---- Supplied data

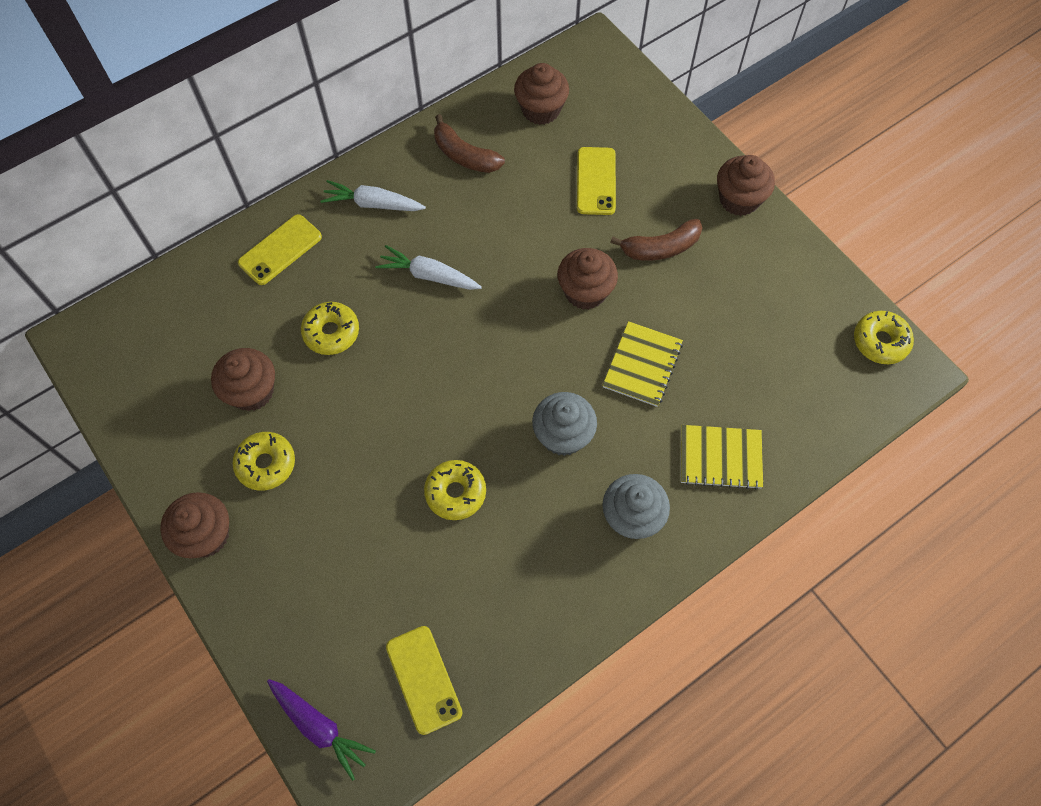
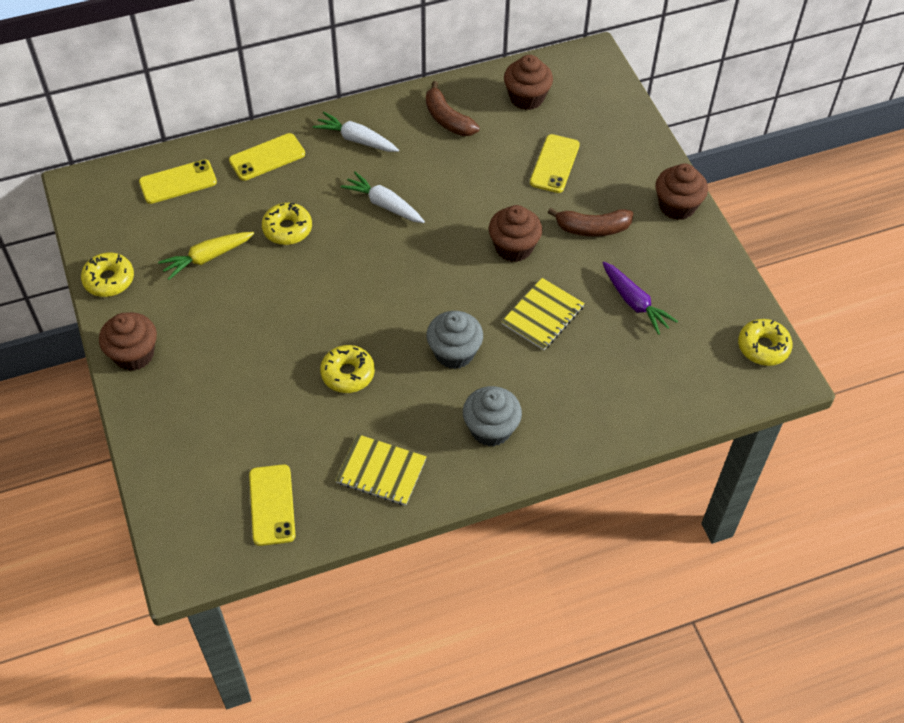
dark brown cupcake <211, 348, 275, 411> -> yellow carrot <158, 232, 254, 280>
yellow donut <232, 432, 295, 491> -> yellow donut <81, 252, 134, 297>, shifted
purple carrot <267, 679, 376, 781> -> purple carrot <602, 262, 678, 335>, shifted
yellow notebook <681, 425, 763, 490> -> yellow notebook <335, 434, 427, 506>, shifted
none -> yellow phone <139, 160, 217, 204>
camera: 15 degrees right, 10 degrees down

--------

Every line above that holds "carrot" should be copied out.

- _Response for this exercise_:
dark brown cupcake <211, 348, 275, 411> -> yellow carrot <158, 232, 254, 280>
purple carrot <267, 679, 376, 781> -> purple carrot <602, 262, 678, 335>, shifted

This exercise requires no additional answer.